Work item:
Copy each line of the records that includes "none".

Difference listings

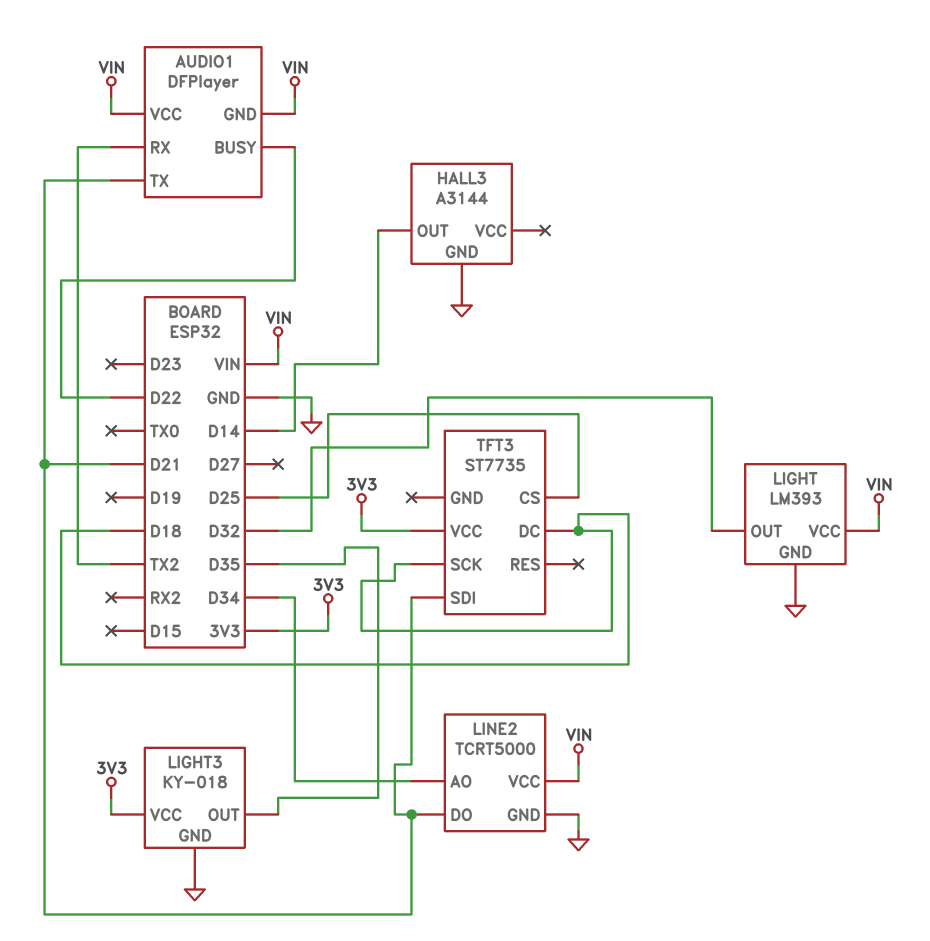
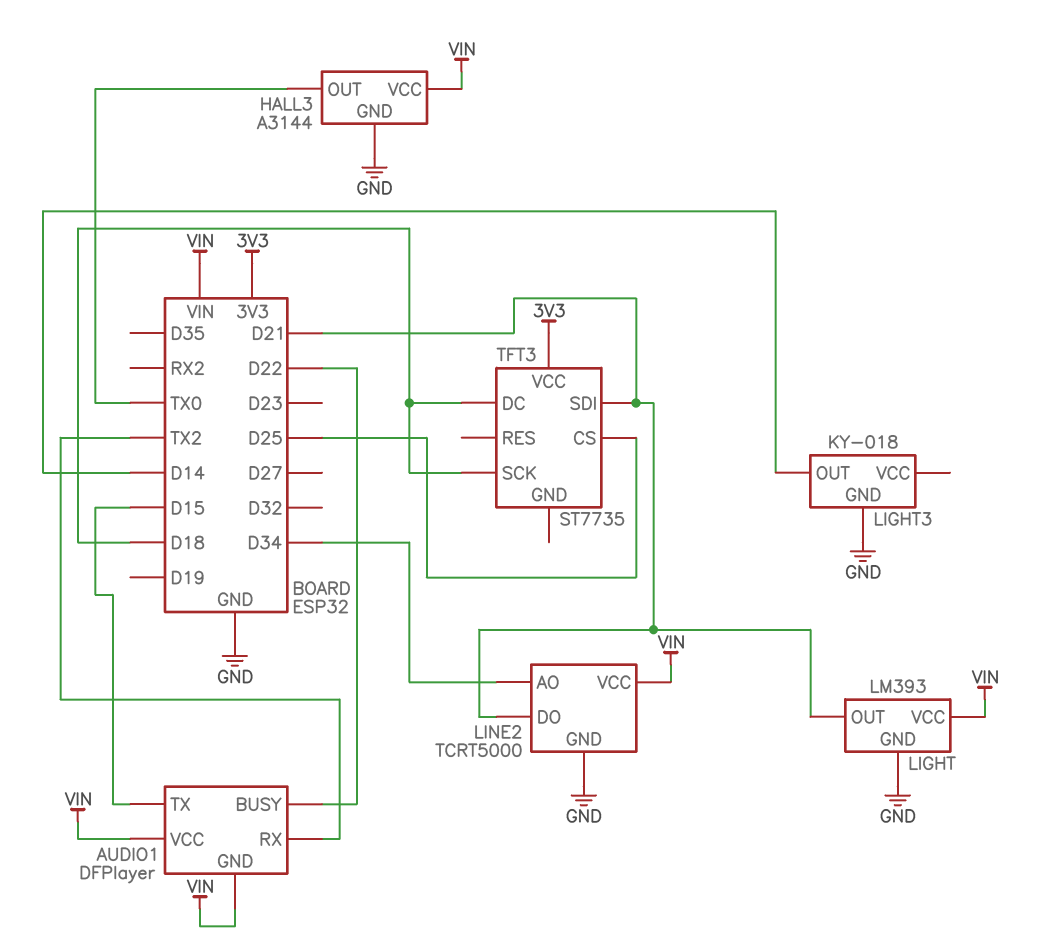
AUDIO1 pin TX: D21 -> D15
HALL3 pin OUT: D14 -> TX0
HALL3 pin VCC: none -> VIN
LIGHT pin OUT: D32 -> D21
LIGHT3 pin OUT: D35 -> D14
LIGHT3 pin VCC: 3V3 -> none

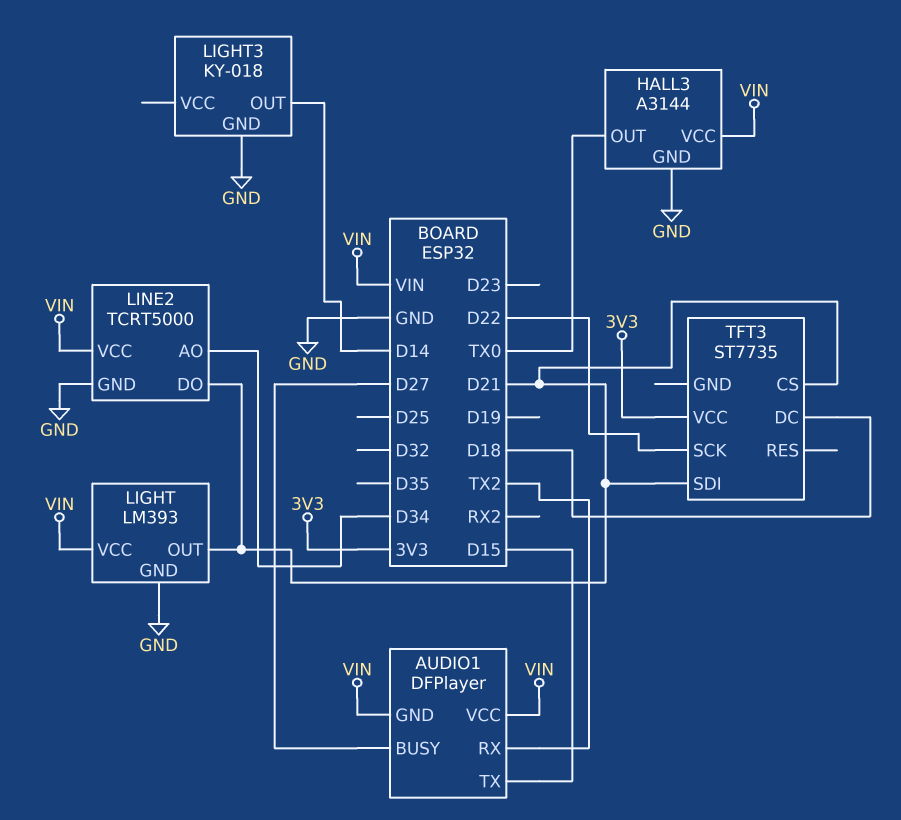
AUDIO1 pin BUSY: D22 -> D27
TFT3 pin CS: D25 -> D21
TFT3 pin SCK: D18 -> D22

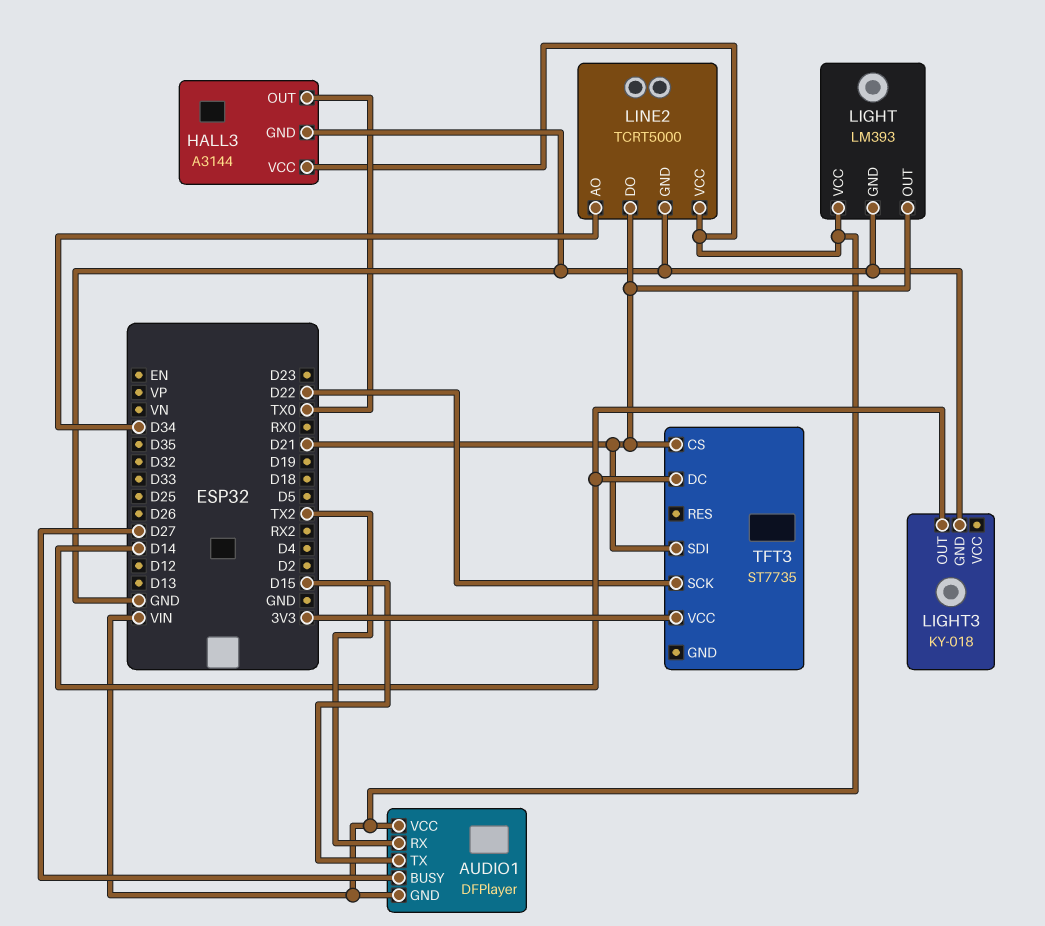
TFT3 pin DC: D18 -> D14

Task response:
HALL3 pin VCC: none -> VIN
LIGHT3 pin VCC: 3V3 -> none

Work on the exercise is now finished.